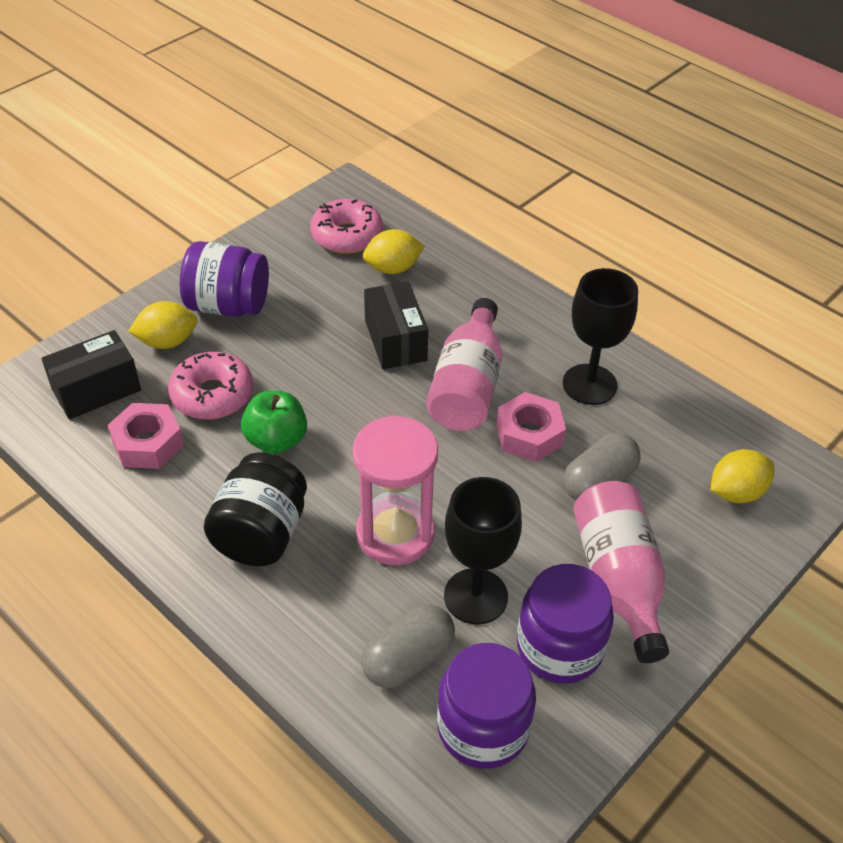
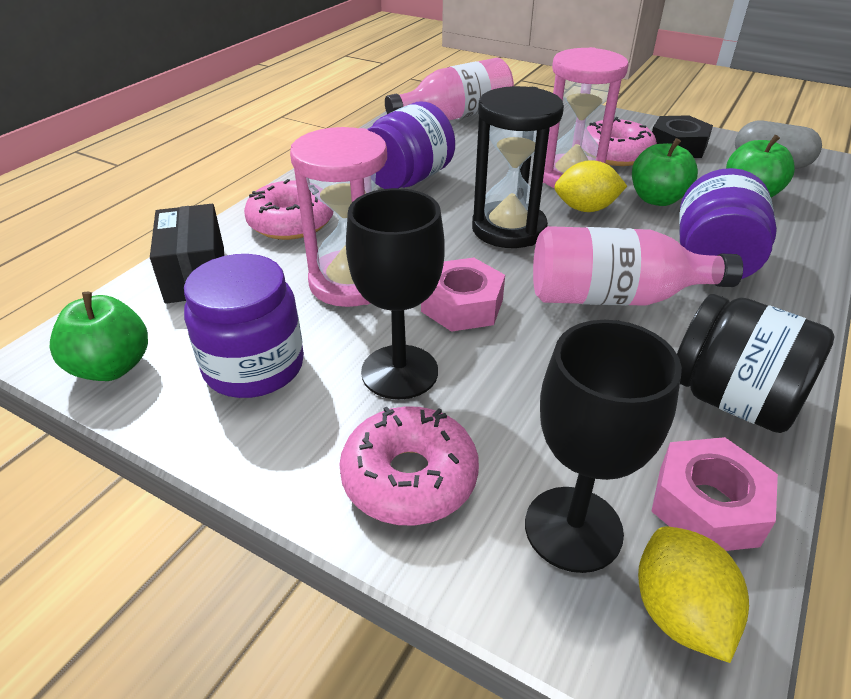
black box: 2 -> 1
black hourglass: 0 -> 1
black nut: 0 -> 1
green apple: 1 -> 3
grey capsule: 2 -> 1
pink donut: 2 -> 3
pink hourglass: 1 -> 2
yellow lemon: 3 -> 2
==========
### About this exercise:
Set down all of the material word for word, but keep each picture out.

### Result of this task:
black box: 2 -> 1
black hourglass: 0 -> 1
black nut: 0 -> 1
green apple: 1 -> 3
grey capsule: 2 -> 1
pink donut: 2 -> 3
pink hourglass: 1 -> 2
yellow lemon: 3 -> 2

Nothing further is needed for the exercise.